• _WHAT YOU HAVE TO DO_
Pull each line containing "STAT" from the data.
*** LISTED ENTRIES ***
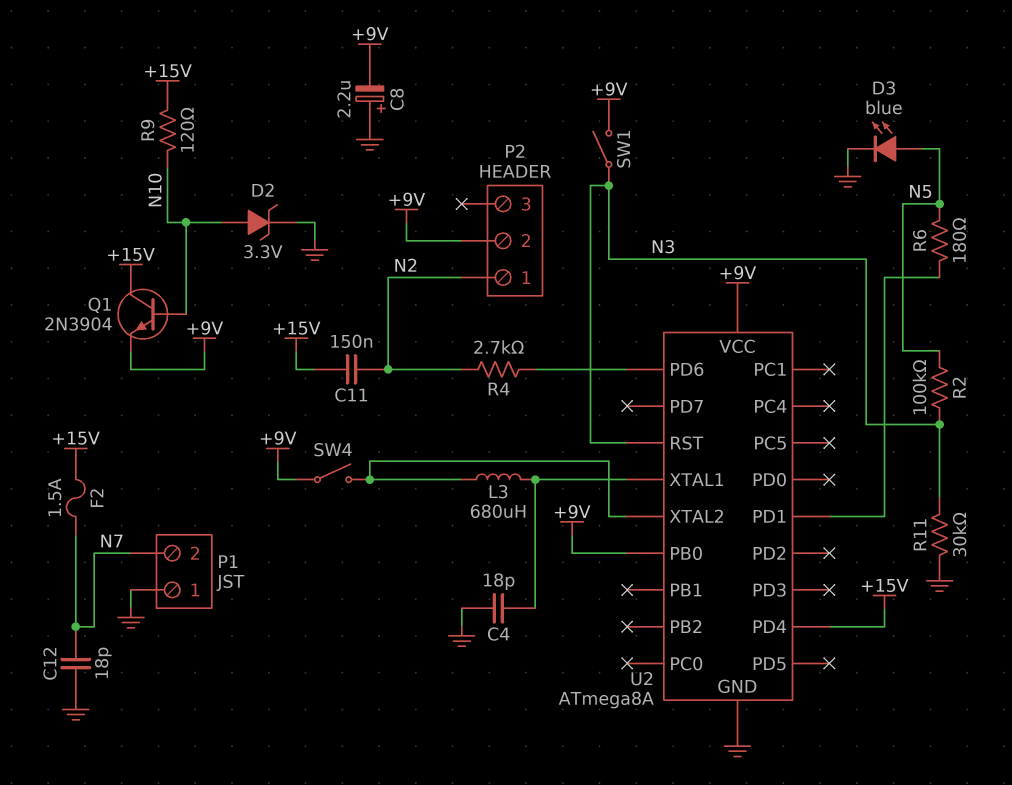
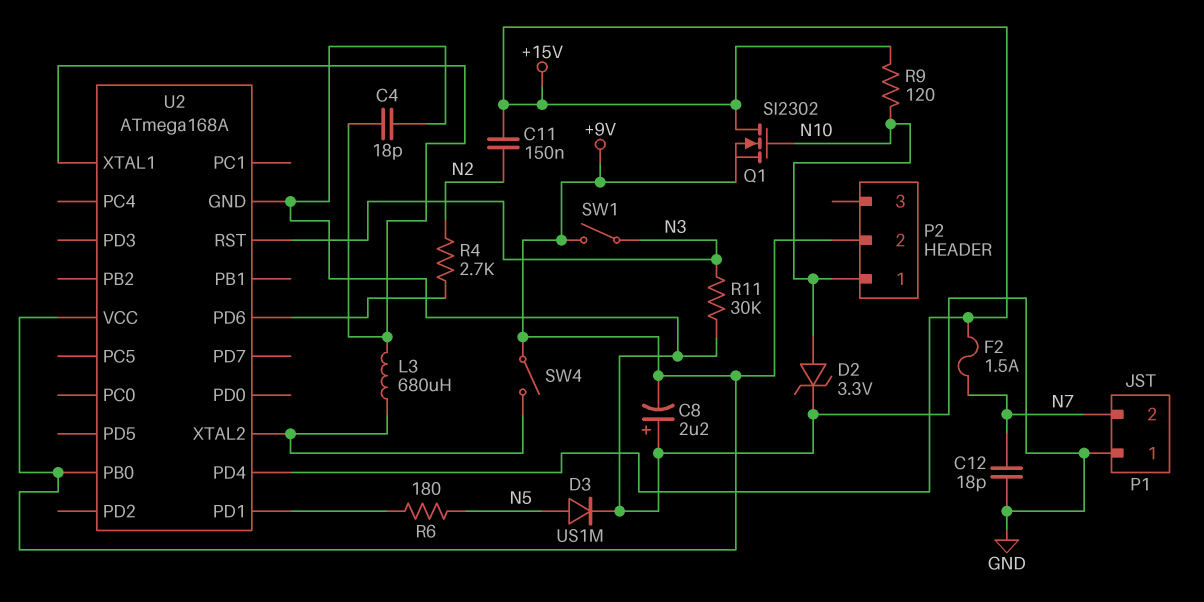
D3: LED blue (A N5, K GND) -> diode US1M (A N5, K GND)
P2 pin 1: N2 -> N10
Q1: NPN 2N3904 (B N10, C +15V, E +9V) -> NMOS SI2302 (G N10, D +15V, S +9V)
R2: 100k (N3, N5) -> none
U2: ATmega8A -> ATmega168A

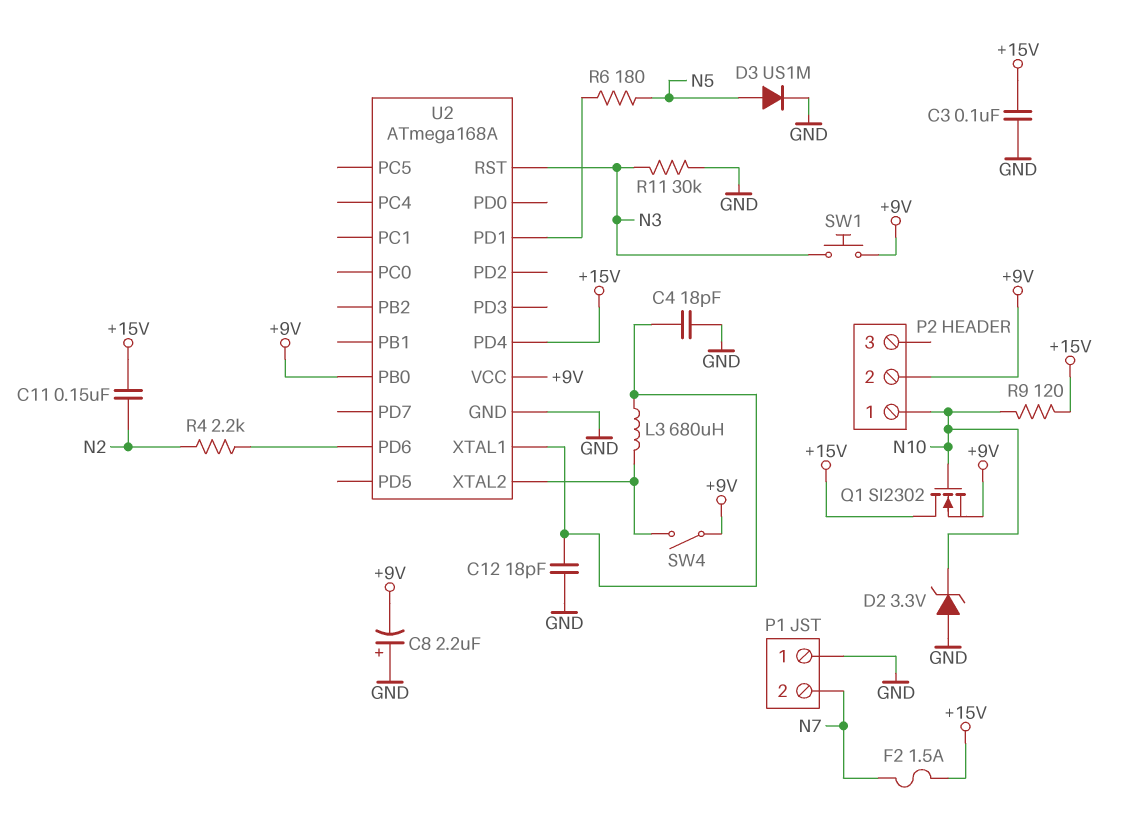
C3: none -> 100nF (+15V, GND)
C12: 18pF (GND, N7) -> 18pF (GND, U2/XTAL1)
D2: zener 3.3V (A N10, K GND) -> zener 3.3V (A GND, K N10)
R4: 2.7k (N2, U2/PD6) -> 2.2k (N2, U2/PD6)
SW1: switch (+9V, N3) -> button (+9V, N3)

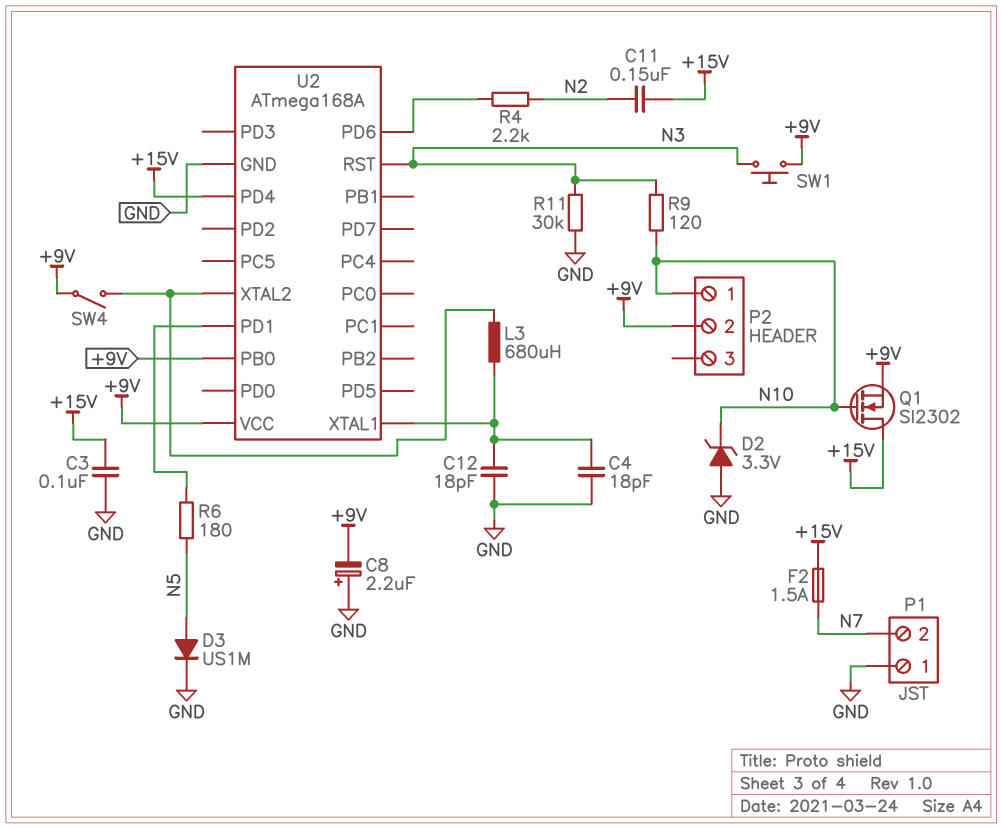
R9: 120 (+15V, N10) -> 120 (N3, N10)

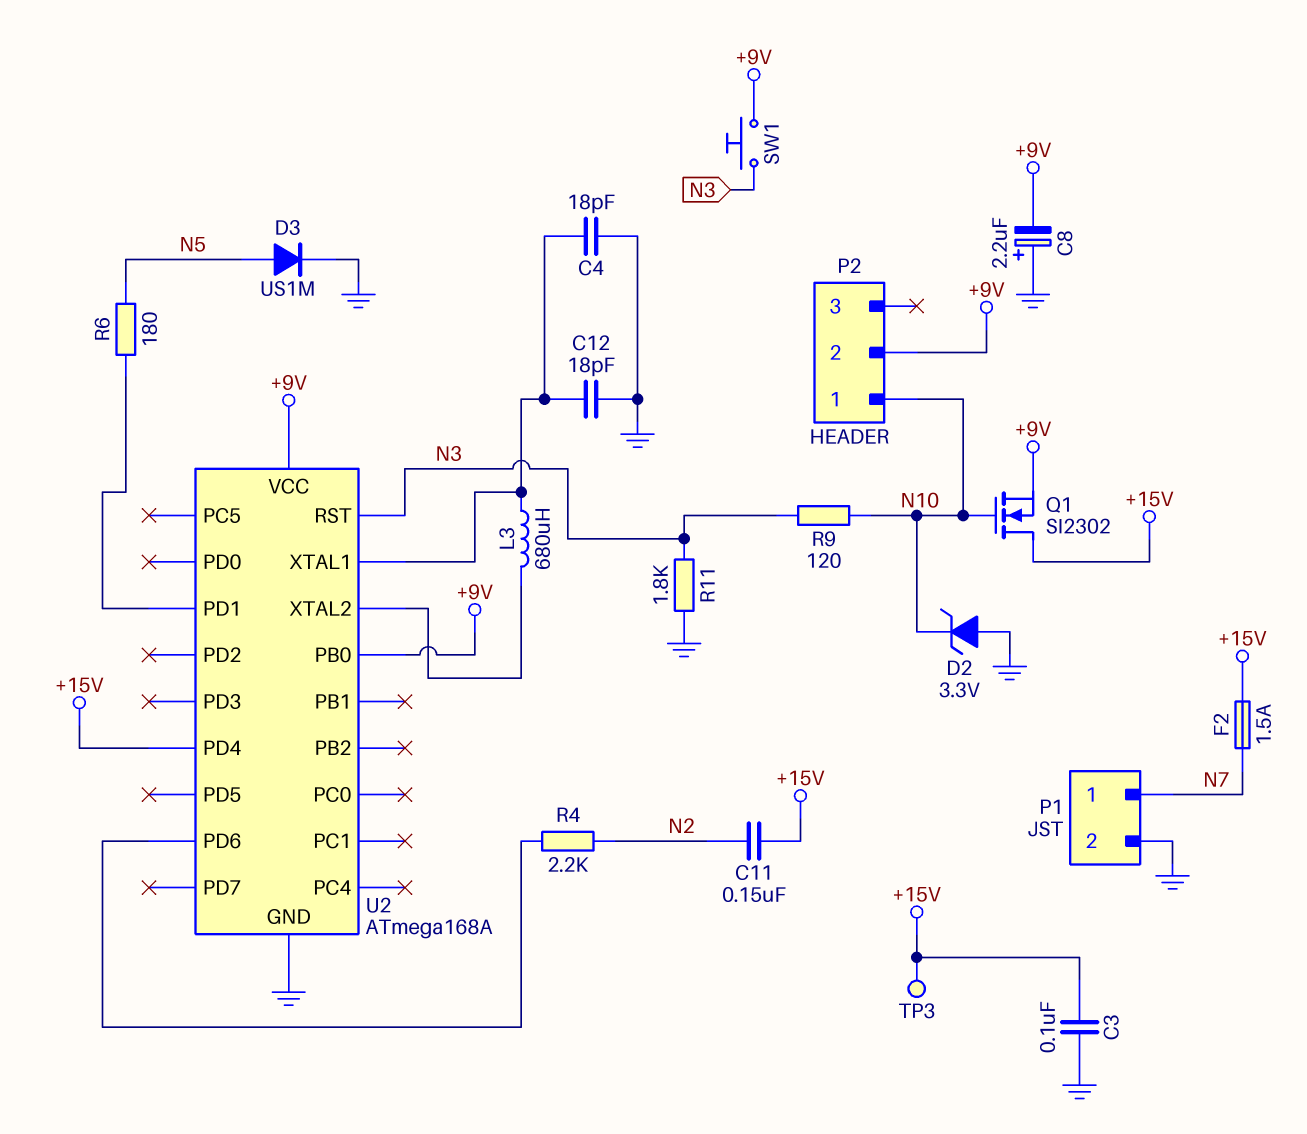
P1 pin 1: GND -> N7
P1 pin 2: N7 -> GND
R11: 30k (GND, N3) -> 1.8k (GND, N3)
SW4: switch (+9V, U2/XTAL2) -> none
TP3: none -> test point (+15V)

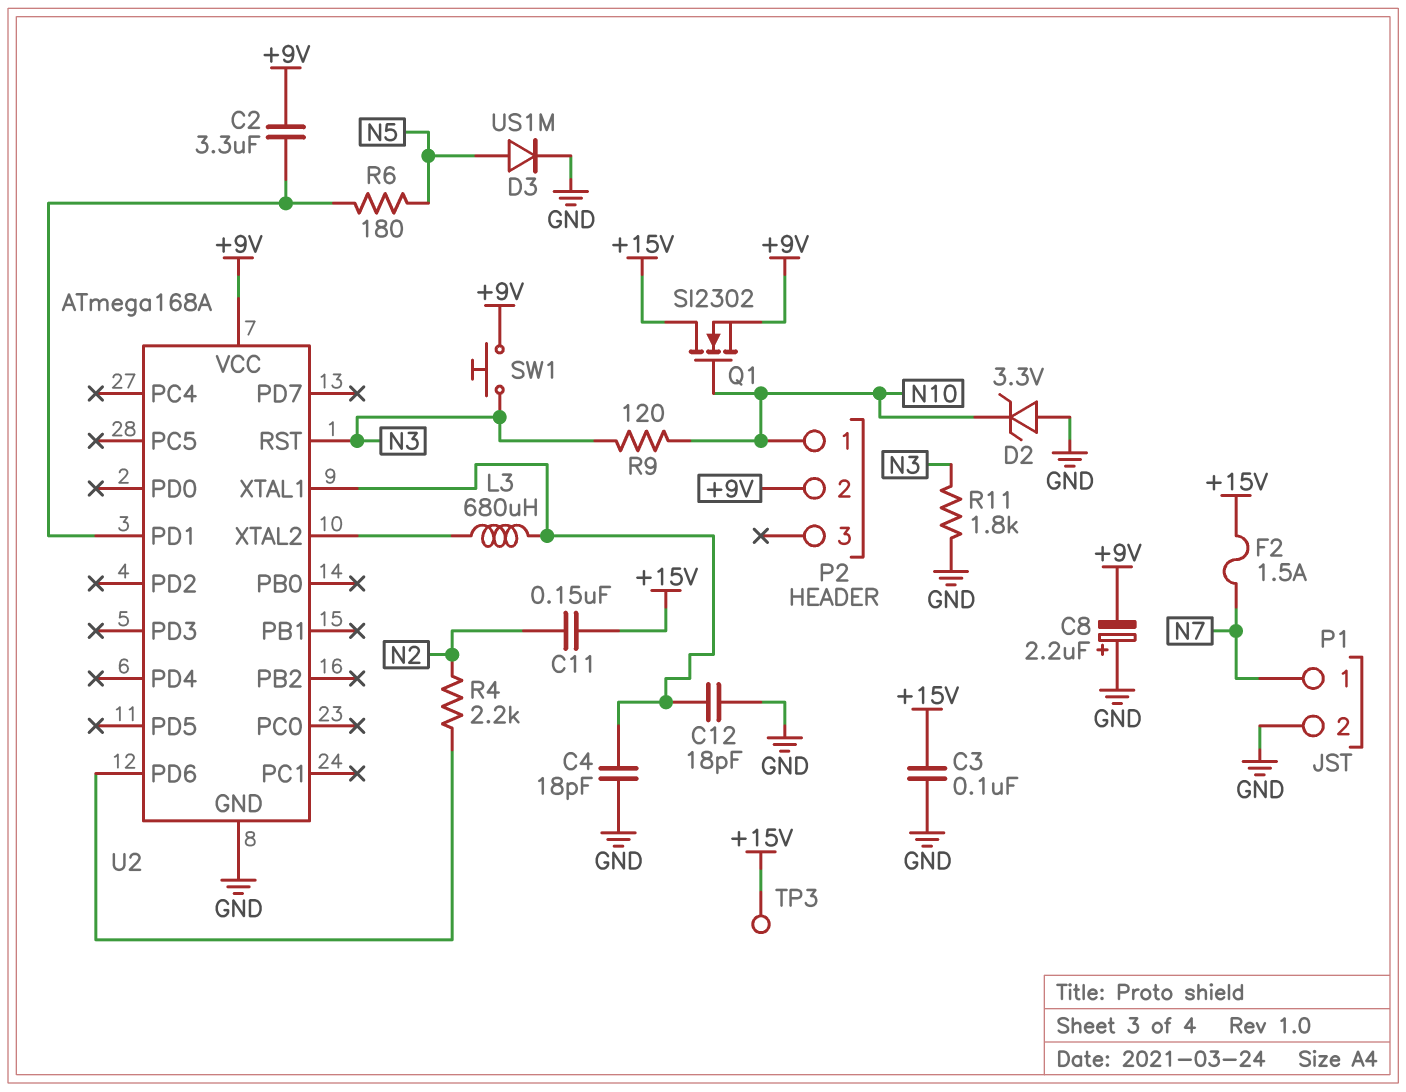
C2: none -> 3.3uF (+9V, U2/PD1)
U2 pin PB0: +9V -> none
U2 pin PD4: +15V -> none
*** End of LISTED ENTRIES ***
*** LISTED ENTRIES ***
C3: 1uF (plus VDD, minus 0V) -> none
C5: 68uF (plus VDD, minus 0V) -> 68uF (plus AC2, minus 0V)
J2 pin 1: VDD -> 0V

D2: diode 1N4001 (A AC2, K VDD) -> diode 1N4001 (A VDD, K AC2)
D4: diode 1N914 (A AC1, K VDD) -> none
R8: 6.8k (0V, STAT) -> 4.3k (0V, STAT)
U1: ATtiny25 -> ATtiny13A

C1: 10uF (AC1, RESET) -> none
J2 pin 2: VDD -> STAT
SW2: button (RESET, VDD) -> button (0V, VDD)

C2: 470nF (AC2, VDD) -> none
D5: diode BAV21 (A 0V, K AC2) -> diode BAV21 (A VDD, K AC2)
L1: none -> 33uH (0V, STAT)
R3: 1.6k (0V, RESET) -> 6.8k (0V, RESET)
*** End of LISTED ENTRIES ***
• _REPLY_
R8: 6.8k (0V, STAT) -> 4.3k (0V, STAT)
J2 pin 2: VDD -> STAT
L1: none -> 33uH (0V, STAT)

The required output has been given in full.